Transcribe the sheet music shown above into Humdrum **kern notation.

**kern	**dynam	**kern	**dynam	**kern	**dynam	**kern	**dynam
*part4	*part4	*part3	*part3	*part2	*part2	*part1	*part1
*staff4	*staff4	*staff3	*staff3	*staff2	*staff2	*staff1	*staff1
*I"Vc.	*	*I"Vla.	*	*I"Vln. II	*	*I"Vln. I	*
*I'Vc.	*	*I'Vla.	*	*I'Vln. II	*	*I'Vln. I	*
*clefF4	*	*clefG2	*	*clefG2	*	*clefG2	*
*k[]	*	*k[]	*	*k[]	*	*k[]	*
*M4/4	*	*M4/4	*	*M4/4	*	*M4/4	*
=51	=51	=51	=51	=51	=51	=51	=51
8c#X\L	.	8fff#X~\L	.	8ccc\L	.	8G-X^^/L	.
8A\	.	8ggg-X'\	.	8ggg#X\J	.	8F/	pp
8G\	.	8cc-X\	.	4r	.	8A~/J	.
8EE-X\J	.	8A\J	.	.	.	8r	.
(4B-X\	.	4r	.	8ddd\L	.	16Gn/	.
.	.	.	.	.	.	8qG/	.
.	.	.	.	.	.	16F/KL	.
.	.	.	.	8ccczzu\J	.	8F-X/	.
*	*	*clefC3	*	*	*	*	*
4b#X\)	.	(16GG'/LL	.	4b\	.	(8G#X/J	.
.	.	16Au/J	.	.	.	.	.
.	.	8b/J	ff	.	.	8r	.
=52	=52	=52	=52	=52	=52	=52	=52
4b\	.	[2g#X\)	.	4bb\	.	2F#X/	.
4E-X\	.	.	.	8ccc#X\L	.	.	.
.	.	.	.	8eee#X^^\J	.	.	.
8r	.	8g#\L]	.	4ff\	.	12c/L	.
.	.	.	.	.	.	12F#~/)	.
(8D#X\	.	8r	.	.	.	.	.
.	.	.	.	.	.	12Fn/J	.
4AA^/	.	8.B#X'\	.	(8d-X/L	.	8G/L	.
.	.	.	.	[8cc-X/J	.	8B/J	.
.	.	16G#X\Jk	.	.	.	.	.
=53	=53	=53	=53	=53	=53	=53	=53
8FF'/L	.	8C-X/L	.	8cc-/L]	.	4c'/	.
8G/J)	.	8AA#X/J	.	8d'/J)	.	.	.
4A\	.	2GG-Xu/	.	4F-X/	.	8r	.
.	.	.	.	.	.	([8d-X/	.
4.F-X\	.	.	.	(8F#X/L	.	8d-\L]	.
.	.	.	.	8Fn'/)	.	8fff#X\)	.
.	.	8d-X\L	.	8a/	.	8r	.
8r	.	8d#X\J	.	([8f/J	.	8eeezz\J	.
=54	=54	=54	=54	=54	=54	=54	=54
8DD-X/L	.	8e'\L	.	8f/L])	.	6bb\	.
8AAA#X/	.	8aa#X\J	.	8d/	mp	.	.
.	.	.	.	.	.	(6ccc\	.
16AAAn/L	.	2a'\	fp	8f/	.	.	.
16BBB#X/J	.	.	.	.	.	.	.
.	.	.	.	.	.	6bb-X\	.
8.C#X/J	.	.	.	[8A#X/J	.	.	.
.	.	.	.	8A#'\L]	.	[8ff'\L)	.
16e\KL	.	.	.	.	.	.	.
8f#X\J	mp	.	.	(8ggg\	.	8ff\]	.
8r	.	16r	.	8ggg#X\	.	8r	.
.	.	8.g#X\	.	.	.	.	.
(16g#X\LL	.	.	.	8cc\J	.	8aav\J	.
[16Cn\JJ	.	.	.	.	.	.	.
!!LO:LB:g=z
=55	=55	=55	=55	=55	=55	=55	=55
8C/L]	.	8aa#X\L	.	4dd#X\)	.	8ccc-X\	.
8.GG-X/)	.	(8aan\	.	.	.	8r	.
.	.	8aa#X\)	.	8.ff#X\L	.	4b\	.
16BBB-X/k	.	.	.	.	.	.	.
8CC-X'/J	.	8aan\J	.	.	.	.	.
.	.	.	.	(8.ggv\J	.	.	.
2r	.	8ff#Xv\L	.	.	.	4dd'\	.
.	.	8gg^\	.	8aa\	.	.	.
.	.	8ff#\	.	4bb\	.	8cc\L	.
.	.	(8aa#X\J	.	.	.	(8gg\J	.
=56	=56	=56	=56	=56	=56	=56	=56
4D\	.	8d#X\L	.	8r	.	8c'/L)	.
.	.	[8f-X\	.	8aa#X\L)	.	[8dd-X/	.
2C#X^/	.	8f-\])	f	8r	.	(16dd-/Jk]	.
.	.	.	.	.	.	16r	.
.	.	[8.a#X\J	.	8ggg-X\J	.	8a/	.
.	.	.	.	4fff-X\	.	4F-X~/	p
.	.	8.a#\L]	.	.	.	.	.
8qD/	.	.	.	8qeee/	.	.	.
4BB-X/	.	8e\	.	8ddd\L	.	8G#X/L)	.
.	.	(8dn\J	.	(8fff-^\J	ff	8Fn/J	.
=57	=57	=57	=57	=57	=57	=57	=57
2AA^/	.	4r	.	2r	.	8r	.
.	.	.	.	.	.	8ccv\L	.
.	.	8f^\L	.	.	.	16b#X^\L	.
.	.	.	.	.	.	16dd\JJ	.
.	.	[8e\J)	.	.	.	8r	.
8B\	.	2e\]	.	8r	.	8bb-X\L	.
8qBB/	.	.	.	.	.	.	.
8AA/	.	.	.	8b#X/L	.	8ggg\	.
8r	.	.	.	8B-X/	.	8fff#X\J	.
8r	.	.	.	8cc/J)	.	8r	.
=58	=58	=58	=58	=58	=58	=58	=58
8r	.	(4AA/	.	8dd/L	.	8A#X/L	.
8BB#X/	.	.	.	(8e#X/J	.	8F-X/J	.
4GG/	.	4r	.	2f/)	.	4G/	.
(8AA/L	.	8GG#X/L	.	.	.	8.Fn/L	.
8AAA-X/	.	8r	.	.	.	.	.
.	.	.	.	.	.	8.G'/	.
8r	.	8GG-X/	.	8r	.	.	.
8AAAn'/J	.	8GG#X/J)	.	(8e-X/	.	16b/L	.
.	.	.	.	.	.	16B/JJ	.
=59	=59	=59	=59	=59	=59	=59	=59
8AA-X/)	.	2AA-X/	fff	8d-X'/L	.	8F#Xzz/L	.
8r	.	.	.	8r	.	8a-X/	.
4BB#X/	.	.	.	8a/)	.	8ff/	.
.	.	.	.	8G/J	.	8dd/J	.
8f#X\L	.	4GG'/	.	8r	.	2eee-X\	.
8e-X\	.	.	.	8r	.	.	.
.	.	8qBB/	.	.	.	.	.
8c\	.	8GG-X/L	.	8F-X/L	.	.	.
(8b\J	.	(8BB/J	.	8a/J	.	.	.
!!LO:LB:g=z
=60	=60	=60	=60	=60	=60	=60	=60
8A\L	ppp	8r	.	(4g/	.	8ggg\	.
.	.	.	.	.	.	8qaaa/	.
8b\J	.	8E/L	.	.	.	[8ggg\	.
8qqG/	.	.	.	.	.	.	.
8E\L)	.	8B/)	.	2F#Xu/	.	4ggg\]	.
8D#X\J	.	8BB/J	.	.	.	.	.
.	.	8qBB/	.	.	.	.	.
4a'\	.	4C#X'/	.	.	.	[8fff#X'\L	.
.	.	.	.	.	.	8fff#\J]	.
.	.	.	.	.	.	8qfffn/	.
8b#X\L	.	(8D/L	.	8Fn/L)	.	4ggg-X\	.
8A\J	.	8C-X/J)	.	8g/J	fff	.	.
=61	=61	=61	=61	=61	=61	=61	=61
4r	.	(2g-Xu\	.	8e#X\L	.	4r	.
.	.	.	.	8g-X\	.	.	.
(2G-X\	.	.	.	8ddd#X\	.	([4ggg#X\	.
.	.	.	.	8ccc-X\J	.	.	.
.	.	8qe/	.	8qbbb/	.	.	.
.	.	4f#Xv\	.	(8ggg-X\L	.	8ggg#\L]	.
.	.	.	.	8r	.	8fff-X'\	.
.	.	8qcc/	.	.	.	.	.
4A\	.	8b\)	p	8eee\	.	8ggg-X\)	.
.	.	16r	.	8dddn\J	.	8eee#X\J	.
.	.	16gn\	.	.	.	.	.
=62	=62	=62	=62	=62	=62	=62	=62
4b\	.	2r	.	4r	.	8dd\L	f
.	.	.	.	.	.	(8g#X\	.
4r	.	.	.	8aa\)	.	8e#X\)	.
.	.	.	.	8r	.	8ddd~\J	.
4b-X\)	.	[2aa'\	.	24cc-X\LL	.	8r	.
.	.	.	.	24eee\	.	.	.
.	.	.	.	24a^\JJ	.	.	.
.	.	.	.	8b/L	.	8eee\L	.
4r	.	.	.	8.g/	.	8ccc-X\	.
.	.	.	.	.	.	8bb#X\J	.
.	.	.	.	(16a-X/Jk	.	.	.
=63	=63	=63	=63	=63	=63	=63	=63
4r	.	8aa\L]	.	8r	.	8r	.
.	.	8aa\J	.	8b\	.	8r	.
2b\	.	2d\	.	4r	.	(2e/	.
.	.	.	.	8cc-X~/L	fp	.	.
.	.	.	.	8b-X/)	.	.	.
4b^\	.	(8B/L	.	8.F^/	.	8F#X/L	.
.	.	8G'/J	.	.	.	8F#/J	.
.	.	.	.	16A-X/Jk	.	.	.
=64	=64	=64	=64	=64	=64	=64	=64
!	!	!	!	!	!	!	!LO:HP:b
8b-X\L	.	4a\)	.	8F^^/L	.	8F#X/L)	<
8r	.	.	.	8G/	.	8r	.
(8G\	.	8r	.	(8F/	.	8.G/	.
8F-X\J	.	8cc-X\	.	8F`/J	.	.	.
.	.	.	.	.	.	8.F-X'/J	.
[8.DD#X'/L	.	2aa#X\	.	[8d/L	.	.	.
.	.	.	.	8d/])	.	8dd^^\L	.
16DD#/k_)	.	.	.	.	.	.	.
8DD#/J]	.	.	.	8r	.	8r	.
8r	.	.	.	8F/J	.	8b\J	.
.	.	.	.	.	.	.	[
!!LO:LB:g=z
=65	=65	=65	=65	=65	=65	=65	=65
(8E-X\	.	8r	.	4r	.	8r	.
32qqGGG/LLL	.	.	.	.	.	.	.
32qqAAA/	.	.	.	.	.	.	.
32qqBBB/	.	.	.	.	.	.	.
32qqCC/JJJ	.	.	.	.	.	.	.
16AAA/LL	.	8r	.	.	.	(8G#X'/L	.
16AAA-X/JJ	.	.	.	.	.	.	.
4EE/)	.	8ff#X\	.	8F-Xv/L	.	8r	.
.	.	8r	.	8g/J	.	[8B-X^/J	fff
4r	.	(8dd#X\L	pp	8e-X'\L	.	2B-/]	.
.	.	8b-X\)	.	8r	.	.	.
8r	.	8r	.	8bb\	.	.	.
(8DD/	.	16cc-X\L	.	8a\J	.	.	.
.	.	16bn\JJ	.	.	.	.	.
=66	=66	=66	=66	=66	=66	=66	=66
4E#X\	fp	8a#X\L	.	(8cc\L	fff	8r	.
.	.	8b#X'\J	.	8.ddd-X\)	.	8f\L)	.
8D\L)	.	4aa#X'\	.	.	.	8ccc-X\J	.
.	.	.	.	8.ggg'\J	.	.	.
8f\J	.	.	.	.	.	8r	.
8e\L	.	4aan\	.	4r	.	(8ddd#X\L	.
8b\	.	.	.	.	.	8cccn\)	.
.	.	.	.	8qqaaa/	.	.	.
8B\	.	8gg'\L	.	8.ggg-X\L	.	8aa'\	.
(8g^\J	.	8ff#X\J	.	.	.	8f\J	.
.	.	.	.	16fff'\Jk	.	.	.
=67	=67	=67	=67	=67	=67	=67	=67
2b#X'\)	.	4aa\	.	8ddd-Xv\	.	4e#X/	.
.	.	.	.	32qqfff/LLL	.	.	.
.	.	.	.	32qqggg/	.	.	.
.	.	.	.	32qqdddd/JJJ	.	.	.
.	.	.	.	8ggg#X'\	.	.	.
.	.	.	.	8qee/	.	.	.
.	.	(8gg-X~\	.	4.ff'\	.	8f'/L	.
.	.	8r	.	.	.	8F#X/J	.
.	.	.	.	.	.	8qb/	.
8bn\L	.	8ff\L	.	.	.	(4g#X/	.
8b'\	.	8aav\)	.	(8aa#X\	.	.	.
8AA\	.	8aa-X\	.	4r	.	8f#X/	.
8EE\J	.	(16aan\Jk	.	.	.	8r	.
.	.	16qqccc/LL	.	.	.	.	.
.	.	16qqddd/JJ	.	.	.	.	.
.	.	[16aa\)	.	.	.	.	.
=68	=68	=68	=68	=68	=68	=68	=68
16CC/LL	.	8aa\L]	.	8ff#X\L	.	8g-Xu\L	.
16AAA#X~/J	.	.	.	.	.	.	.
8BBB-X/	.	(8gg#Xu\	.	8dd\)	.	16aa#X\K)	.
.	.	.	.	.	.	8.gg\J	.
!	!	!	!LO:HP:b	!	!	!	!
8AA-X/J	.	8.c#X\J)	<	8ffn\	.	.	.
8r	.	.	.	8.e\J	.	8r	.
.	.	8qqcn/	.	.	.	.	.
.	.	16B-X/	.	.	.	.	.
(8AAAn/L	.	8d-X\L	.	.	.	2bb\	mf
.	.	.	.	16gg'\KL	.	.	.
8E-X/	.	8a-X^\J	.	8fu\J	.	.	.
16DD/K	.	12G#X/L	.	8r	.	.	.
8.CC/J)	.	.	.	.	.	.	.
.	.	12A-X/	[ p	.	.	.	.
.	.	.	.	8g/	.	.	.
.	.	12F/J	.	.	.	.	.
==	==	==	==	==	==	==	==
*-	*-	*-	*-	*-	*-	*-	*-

◆ TASK DIRECTIONS ◆
List every line of the records above that contains the string "kern", copying each line in full. Case counts, so match only that exact capitalization.

◆ SOLUTION ◆
Transcribe the sheet music shown above into Humdrum **kern notation.
**kern	**dynam	**kern	**dynam	**kern	**dynam	**kern	**dynam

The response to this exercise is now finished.